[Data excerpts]
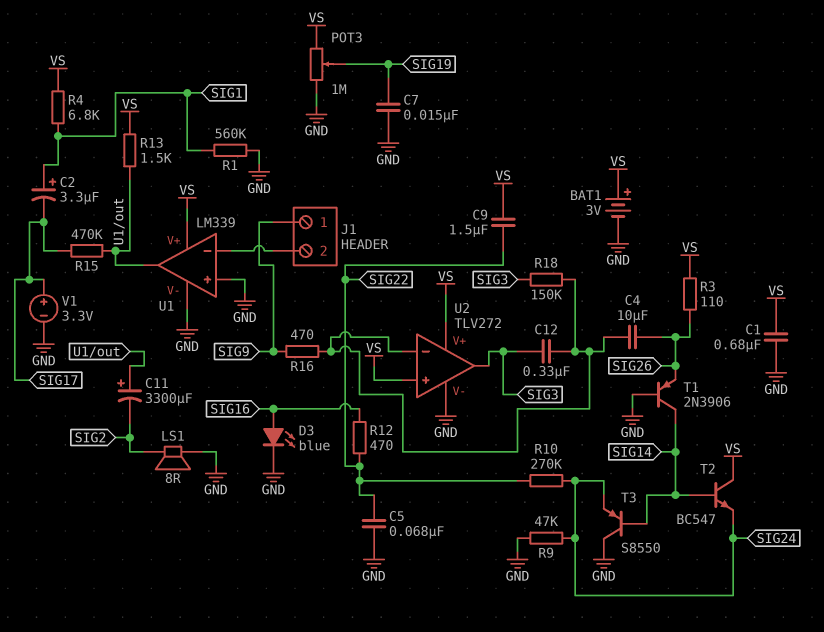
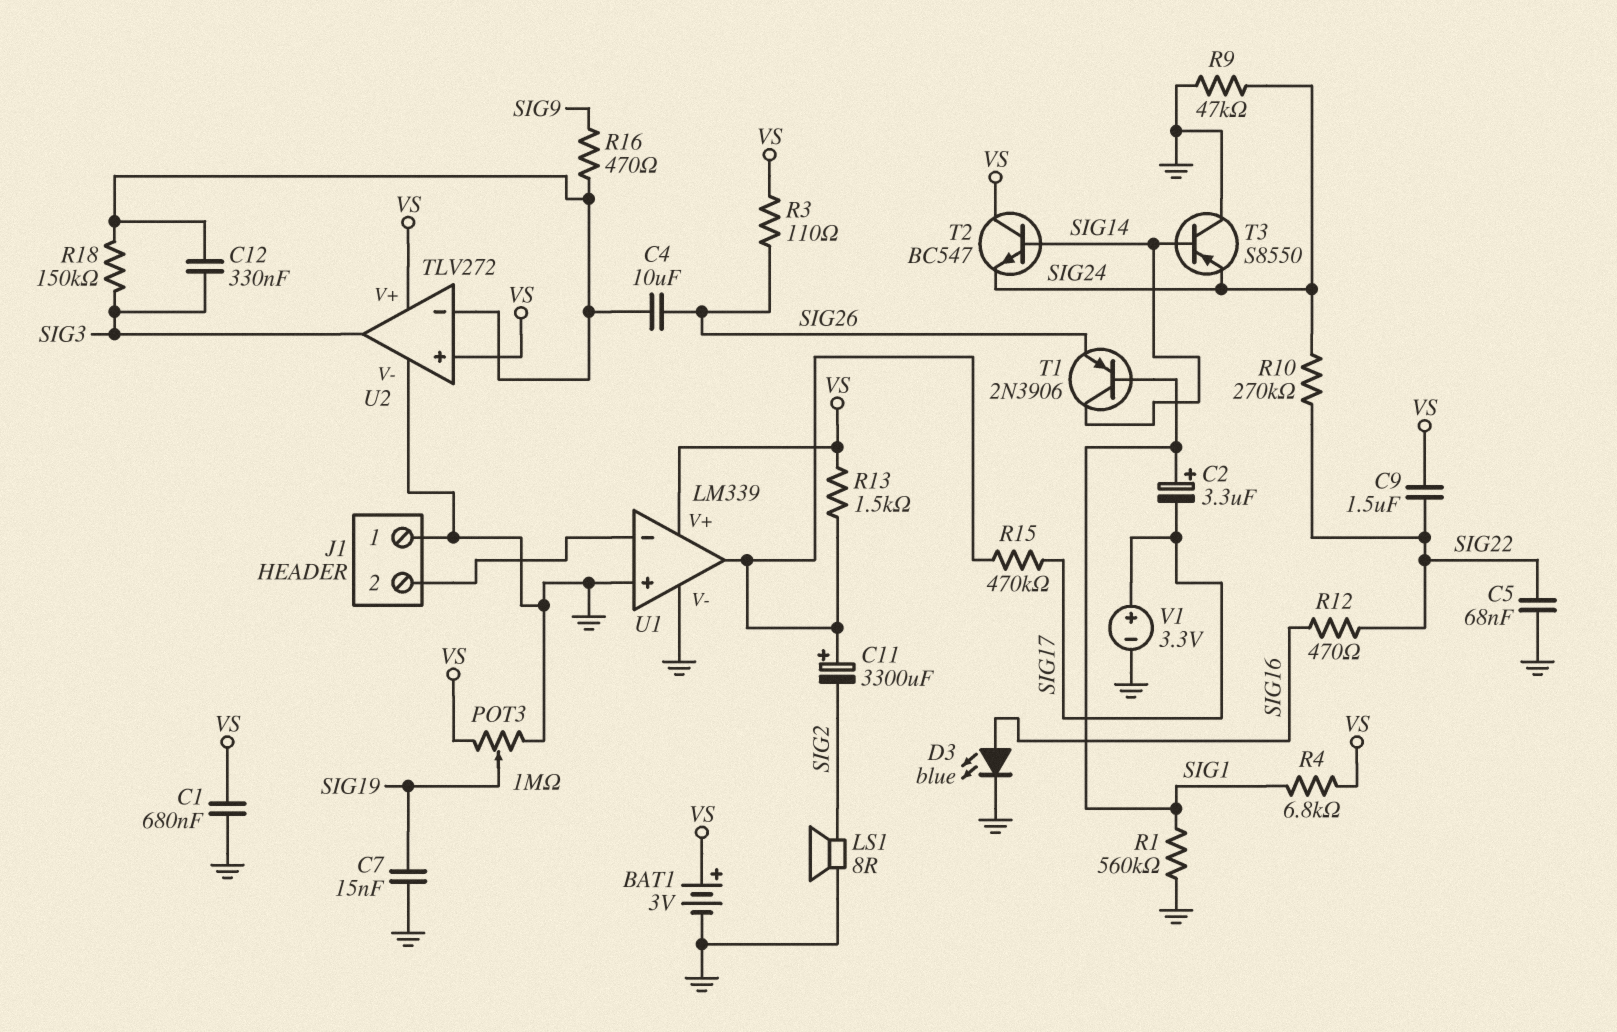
J1 pin 1: SIG9 -> GND
T1: PNP 2N3906 (B GND, C SIG14, E SIG26) -> PNP 2N3906 (B SIG1, C SIG14, E SIG26)

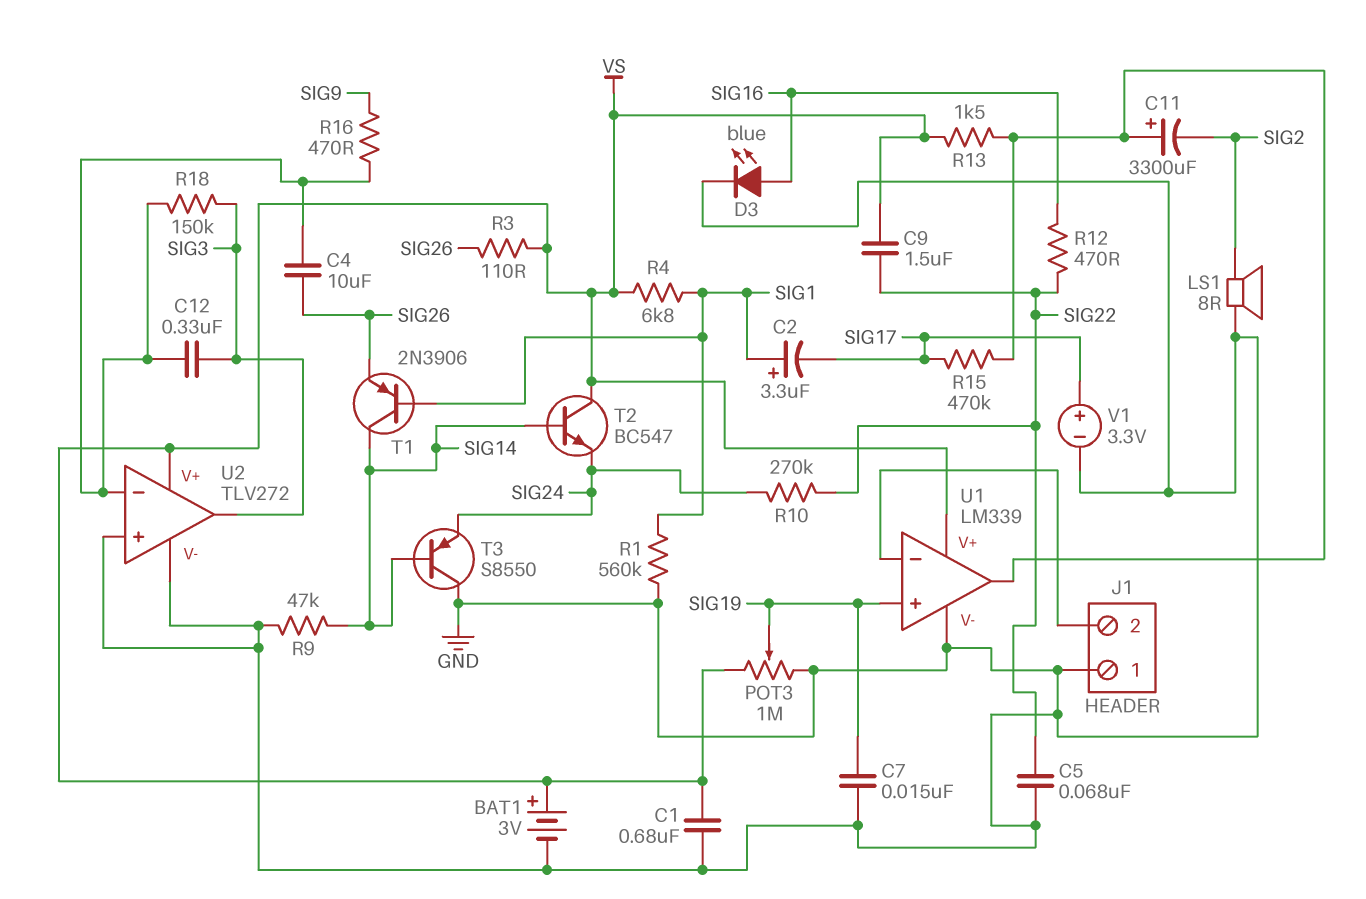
R9: 47k (GND, SIG24) -> 47k (GND, SIG14)
U1 pin in+: GND -> SIG19
U2 pin in+: VS -> GND

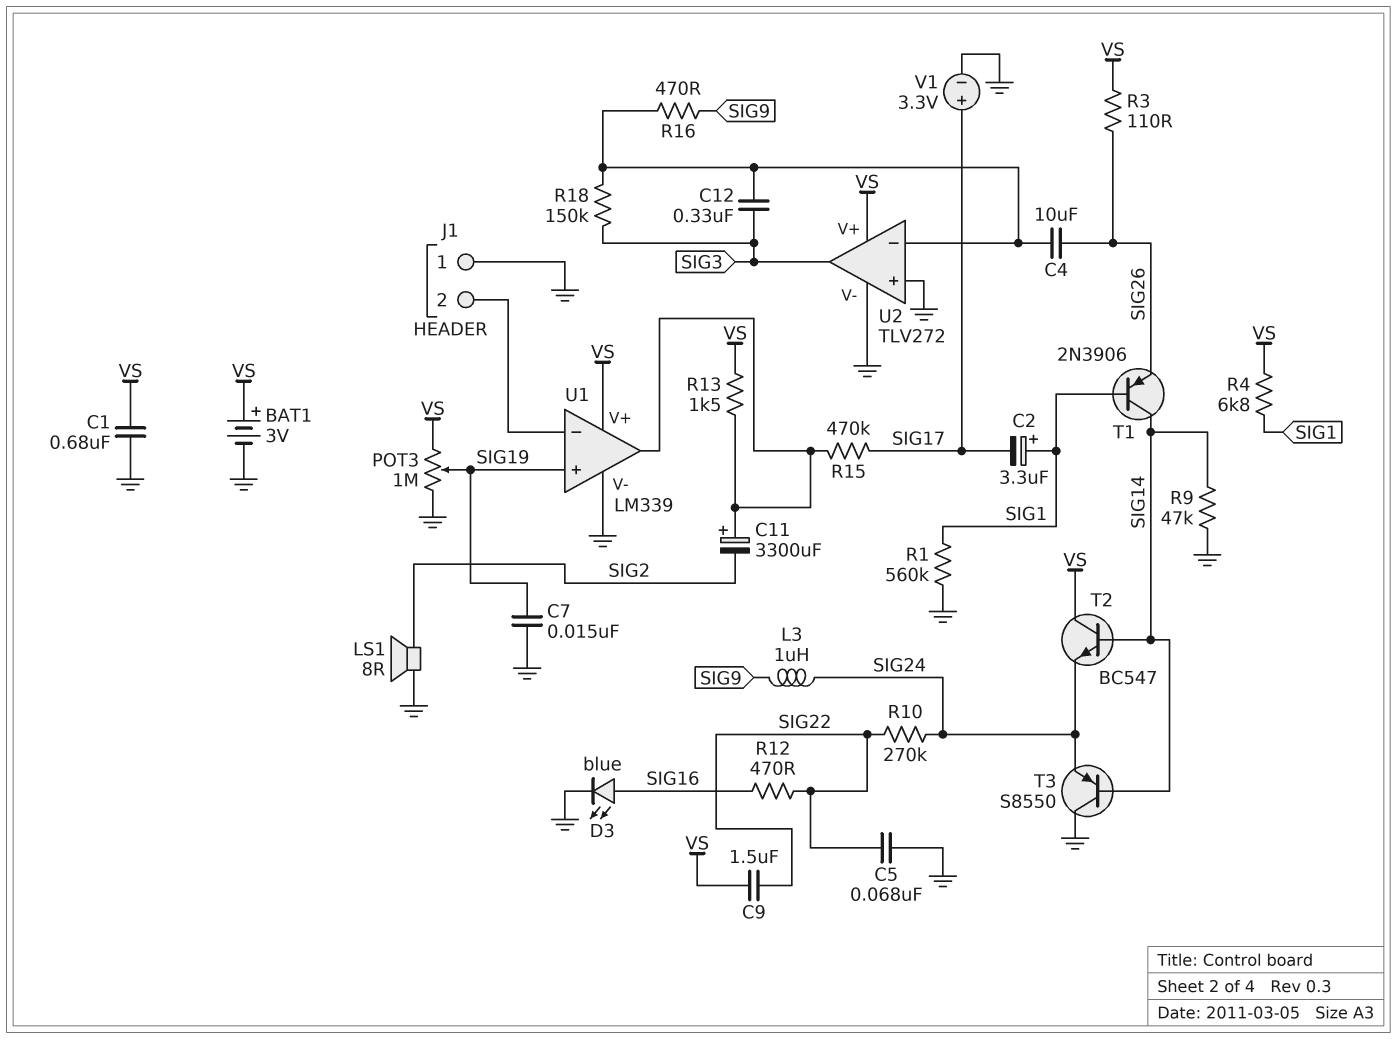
L3: none -> 1uH (SIG9, SIG24)

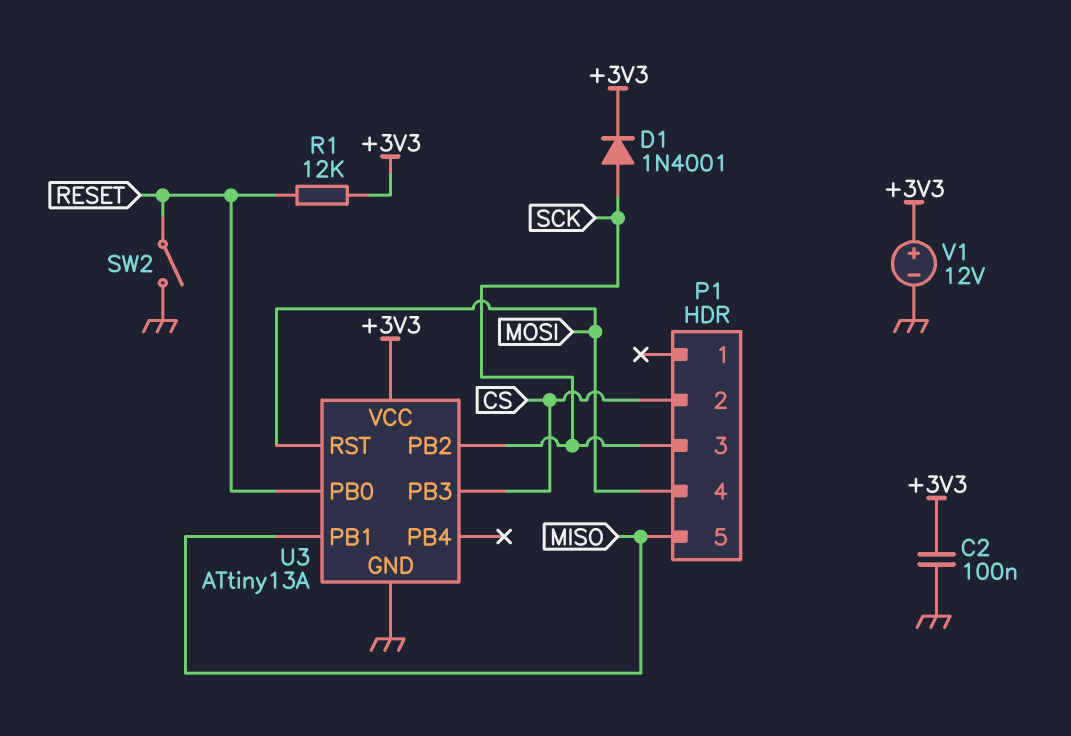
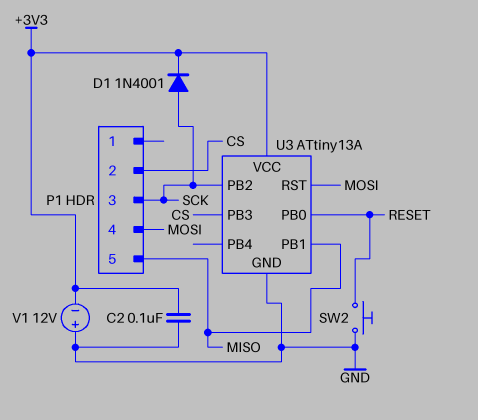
R1: 12k (+3V3, RESET) -> none
SW2: switch (GND, RESET) -> button (GND, RESET)
V1: 12V (plus +3V3, minus GND) -> 12V (plus GND, minus +3V3)

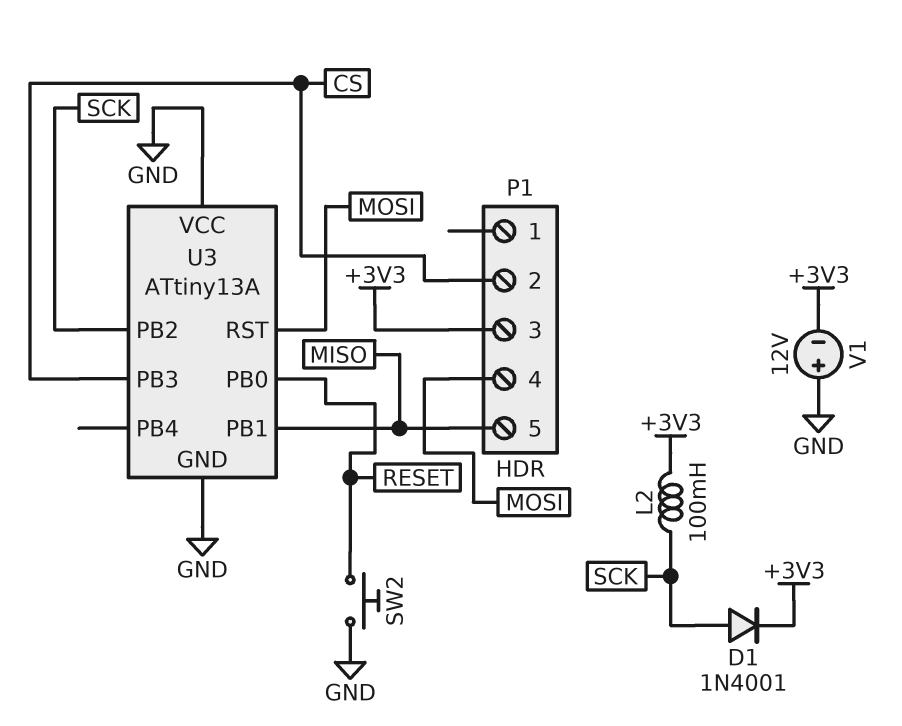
C2: 100nF (+3V3, GND) -> none
L2: none -> 100mH (+3V3, SCK)
P1 pin 3: SCK -> +3V3
U3 pin VCC: +3V3 -> GND

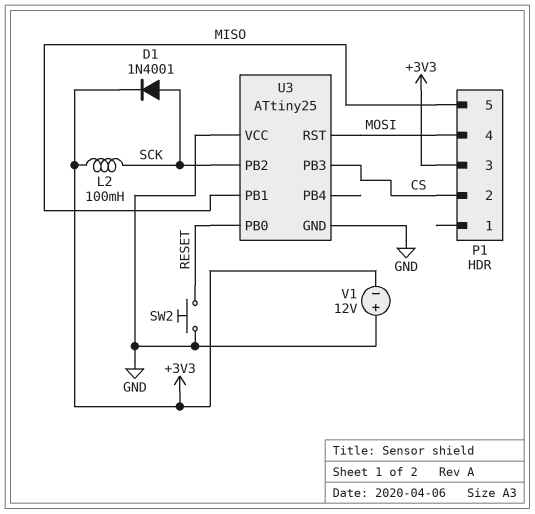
U3: ATtiny13A -> ATtiny25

[What you will do]:
Repeat each line word for word, from the one with "R1: 12k (+3V3, RESET) -> none" down to the last line of the data, and keep the pictures out of it.

[Exercise solution]:
R1: 12k (+3V3, RESET) -> none
SW2: switch (GND, RESET) -> button (GND, RESET)
V1: 12V (plus +3V3, minus GND) -> 12V (plus GND, minus +3V3)

C2: 100nF (+3V3, GND) -> none
L2: none -> 100mH (+3V3, SCK)
P1 pin 3: SCK -> +3V3
U3 pin VCC: +3V3 -> GND

U3: ATtiny13A -> ATtiny25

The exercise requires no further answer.